Scene comparison data ->
▽
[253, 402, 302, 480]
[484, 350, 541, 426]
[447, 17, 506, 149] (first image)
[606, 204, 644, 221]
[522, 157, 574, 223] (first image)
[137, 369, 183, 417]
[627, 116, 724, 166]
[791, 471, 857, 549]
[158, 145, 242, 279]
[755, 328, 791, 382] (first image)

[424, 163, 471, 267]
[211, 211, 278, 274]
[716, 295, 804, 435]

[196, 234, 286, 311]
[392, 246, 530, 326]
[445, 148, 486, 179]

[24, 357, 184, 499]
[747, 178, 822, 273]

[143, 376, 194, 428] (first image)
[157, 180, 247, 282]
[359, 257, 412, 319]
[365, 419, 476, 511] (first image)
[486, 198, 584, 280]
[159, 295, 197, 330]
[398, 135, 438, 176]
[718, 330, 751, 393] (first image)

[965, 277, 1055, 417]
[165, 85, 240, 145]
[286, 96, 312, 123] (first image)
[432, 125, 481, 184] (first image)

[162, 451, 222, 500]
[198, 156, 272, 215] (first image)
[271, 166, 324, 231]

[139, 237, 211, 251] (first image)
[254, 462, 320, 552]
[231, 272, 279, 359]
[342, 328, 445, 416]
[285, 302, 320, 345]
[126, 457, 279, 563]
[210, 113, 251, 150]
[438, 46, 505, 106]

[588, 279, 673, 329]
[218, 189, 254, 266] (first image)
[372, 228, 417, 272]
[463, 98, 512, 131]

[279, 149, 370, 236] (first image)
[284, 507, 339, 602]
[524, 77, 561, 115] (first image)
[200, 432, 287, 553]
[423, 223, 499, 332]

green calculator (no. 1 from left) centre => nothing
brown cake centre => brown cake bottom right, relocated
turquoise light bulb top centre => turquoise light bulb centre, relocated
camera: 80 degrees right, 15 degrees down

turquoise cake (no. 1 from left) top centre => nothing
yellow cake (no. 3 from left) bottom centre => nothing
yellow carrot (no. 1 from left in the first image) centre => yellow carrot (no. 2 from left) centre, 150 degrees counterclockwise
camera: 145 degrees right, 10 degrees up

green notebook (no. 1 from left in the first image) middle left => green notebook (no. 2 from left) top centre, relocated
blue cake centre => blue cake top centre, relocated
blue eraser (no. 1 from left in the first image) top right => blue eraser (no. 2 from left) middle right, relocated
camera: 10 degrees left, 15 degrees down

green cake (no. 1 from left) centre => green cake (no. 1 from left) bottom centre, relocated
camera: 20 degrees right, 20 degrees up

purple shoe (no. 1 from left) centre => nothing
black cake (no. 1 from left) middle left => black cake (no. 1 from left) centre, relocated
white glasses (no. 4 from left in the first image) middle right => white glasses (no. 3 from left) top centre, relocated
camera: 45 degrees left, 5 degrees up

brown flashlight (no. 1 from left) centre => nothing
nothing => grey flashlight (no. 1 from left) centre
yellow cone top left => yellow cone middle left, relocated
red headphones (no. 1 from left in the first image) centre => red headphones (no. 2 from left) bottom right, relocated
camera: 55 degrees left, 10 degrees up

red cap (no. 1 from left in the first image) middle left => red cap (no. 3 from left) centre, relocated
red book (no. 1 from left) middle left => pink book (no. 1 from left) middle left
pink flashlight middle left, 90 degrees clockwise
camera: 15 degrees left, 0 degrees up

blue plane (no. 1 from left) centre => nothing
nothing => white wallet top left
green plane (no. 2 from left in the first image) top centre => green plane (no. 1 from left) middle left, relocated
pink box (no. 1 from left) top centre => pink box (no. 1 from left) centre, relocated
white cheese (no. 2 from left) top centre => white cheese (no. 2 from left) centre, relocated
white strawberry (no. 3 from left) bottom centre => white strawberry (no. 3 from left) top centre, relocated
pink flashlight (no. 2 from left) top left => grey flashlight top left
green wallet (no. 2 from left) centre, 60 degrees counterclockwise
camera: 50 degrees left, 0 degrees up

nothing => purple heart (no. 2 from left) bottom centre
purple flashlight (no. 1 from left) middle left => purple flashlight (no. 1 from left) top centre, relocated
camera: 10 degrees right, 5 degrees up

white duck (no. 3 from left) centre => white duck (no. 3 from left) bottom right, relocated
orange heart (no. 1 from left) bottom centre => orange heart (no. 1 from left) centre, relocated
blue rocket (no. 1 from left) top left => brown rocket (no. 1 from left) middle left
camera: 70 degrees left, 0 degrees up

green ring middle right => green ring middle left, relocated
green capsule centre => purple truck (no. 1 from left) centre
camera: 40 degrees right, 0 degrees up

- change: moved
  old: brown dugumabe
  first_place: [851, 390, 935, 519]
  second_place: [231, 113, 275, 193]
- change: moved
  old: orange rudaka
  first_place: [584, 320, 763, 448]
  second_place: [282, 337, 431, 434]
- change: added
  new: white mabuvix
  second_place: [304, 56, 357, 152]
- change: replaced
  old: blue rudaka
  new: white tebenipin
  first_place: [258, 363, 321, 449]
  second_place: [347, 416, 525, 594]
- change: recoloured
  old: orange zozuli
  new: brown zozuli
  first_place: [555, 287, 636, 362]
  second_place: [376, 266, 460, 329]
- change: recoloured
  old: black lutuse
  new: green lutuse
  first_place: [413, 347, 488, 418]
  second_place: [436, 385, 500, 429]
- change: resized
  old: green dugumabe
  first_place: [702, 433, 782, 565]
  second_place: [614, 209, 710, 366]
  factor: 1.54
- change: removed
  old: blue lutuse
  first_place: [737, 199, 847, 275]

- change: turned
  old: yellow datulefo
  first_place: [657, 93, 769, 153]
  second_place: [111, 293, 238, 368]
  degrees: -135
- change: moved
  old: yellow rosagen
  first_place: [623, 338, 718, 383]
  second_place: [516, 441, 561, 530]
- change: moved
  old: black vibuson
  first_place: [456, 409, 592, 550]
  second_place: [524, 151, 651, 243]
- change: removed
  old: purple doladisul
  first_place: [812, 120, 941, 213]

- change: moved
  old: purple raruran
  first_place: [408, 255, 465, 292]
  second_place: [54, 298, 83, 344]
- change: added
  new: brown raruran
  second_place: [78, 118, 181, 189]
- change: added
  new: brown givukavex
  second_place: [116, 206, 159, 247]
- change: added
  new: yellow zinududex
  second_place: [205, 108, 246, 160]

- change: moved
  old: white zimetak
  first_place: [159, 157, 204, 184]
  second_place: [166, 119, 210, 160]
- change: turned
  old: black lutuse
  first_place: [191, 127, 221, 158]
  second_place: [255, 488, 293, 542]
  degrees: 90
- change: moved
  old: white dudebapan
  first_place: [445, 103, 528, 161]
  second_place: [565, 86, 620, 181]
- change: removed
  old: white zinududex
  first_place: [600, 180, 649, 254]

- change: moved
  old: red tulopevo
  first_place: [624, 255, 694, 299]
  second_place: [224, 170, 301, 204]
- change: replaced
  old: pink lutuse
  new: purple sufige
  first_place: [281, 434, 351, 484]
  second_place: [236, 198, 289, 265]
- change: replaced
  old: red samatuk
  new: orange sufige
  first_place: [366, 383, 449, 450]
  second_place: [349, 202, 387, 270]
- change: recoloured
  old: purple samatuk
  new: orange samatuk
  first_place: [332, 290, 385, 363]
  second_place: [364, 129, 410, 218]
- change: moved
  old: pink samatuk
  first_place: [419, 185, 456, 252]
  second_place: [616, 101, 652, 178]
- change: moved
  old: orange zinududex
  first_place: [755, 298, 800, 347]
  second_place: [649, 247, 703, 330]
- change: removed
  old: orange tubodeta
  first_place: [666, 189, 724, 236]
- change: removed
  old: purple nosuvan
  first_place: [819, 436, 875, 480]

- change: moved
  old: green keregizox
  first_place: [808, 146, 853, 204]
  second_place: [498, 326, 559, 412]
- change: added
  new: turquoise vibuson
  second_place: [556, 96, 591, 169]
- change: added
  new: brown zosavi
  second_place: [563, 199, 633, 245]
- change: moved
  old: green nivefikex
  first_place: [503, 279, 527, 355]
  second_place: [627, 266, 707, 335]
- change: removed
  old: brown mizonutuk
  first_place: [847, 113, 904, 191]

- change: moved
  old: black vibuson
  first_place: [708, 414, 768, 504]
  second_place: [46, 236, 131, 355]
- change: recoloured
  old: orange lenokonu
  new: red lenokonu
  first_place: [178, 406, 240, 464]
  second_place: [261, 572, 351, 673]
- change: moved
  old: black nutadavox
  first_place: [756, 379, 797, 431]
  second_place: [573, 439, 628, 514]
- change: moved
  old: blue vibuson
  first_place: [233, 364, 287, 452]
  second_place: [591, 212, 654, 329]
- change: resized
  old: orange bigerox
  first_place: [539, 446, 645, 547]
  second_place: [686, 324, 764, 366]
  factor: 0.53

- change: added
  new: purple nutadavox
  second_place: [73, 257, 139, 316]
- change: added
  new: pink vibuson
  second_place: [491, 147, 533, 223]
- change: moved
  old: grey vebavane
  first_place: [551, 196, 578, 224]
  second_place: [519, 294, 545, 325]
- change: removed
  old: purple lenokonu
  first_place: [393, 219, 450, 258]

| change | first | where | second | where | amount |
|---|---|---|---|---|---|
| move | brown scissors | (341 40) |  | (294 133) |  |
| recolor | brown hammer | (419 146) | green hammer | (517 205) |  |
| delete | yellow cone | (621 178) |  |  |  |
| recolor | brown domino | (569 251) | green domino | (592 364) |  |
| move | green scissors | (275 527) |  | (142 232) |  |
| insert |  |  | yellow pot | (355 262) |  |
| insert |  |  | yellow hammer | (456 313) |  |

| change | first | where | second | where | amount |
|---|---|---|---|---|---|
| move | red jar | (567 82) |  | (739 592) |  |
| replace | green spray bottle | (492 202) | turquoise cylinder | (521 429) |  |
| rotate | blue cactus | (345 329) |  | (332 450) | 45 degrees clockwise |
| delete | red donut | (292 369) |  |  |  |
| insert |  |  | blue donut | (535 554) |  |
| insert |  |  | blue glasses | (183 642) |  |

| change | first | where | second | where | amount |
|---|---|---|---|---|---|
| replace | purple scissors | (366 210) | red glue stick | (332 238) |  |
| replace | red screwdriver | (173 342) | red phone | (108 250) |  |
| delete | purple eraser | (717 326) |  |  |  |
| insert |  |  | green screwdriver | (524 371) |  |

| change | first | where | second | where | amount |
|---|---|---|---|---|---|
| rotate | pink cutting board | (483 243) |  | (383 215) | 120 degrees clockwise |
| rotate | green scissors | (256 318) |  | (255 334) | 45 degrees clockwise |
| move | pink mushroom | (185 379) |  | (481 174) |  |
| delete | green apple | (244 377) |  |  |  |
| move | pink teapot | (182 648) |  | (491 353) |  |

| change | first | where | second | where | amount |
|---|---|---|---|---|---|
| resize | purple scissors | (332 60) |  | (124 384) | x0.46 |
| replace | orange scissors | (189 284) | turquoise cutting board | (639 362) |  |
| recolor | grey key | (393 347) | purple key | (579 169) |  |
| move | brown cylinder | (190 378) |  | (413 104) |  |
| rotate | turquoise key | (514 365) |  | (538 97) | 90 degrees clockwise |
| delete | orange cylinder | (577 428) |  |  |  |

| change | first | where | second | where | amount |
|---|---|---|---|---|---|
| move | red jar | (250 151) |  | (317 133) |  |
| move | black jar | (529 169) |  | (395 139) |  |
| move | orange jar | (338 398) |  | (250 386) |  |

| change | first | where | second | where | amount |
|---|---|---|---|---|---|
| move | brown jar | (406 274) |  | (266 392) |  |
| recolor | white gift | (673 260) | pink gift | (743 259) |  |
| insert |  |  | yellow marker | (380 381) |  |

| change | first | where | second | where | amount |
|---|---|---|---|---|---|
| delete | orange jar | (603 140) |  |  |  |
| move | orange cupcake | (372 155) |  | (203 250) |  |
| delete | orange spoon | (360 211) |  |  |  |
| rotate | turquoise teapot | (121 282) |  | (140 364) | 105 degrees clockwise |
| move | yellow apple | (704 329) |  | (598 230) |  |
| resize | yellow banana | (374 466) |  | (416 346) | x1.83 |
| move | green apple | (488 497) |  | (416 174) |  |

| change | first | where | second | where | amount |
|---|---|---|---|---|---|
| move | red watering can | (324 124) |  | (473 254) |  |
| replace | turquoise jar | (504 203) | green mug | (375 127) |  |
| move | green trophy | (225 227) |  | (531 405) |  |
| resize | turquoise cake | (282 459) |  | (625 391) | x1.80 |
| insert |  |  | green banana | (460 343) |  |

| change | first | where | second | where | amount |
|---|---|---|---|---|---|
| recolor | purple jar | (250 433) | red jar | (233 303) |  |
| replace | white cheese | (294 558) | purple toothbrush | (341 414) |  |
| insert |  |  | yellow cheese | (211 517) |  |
△
Print only the lines from the top of the data above down to the line holding "[158, 145, 242, 279]", inclusive.

[253, 402, 302, 480]
[484, 350, 541, 426]
[447, 17, 506, 149] (first image)
[606, 204, 644, 221]
[522, 157, 574, 223] (first image)
[137, 369, 183, 417]
[627, 116, 724, 166]
[791, 471, 857, 549]
[158, 145, 242, 279]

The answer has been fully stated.